_Supplied records_
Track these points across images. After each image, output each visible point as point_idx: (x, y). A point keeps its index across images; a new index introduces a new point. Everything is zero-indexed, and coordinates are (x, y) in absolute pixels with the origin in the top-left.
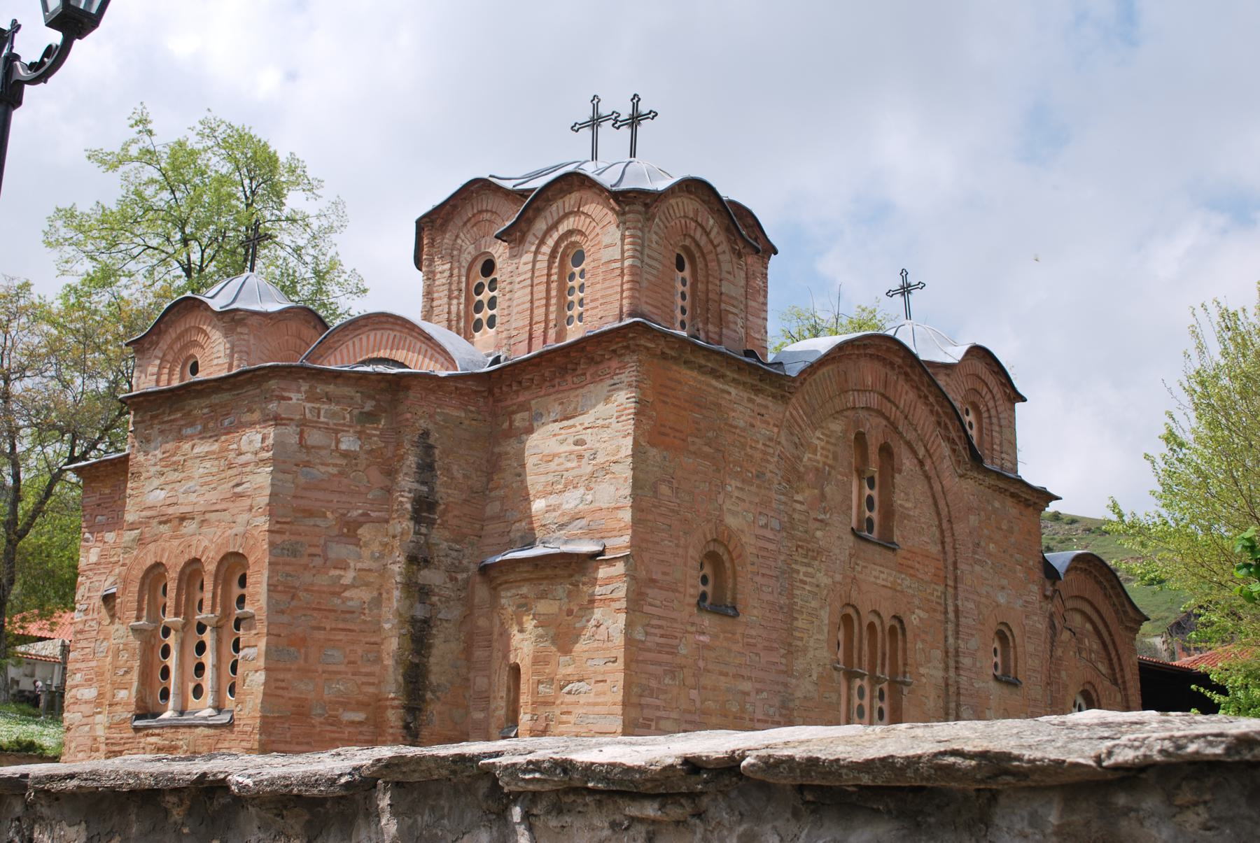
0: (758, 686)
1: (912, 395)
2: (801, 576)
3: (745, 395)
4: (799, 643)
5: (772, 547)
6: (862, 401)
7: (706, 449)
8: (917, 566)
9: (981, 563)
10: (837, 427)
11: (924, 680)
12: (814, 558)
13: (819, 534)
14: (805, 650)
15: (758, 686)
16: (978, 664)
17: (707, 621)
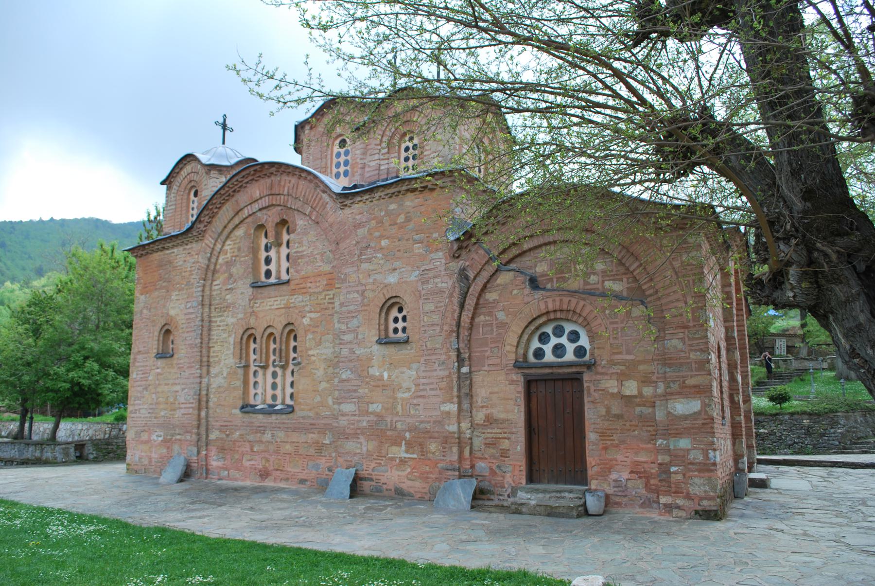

_Exercise brief_
Pull out every line from the data above that contains the word "After", and list those lines.

_Response to the task_
Track these points across images. After each image, output each visible point as point_idx: (x, y). A point keeps its index across images; a new index introduces a new point. Everything is zero-indexed, and coordinates are (x, y) in absolute pixels with the origin in the top-left.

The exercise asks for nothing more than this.